::: Input

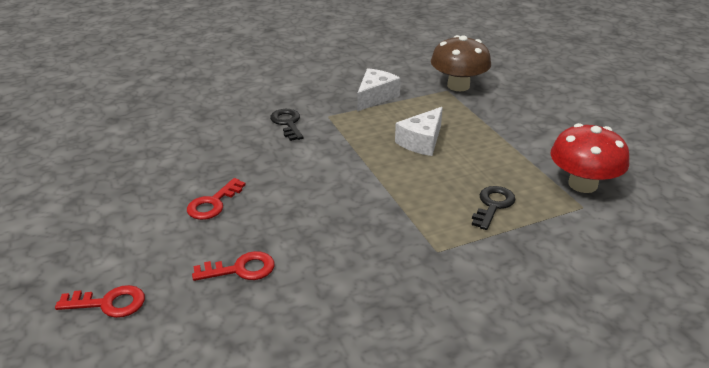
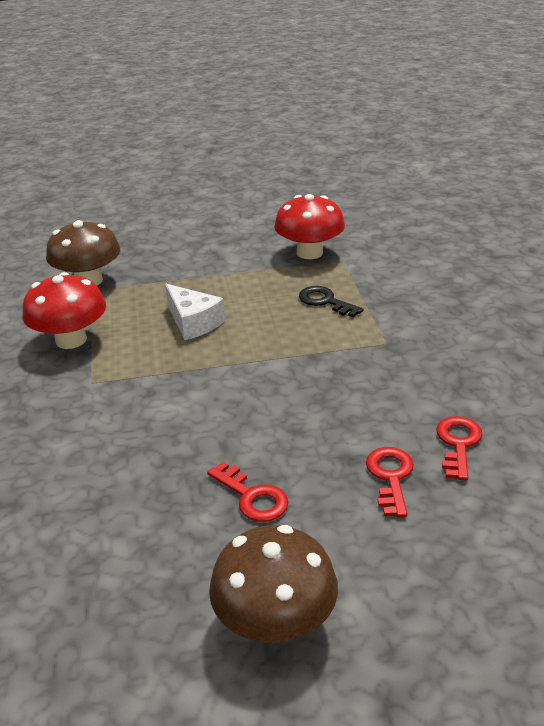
camera: 75 degrees left, 0 degrees up
(99, 230) = (275, 622): none -> brown mushroom
(109, 303) = (437, 599): red key -> red key (458, 443)
(287, 123) = (88, 418): black key -> none
(375, 97) = (71, 340): white cheese -> red mushroom

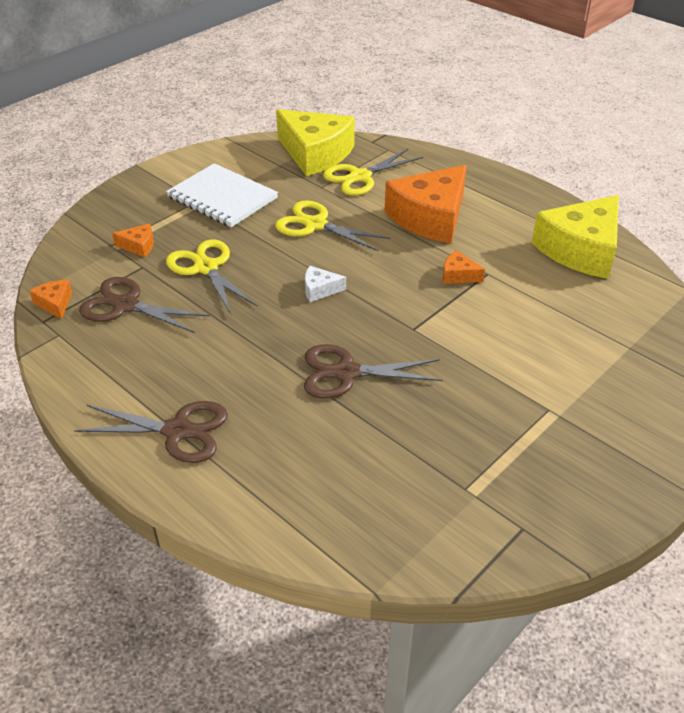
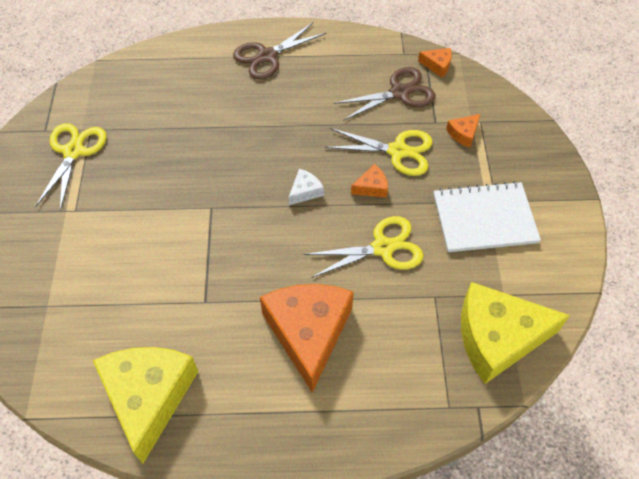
camera: 135 degrees right, 15 degrees up
(346, 373) = (219, 146): brown scissors -> none
(360, 177) = (422, 338): yellow scissors -> yellow scissors (73, 152)
(458, 275) = (224, 281): orange cheese -> orange cheese (371, 187)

::::::

- _Work item_:
What the answer needs is every line from the one with "(287, 123) = (88, 418): black key -> none" through the last line of the data, reproduced word for word and with pictures omitted.

- _Exercise response_:
(287, 123) = (88, 418): black key -> none
(375, 97) = (71, 340): white cheese -> red mushroom

camera: 135 degrees right, 15 degrees up
(346, 373) = (219, 146): brown scissors -> none
(360, 177) = (422, 338): yellow scissors -> yellow scissors (73, 152)
(458, 275) = (224, 281): orange cheese -> orange cheese (371, 187)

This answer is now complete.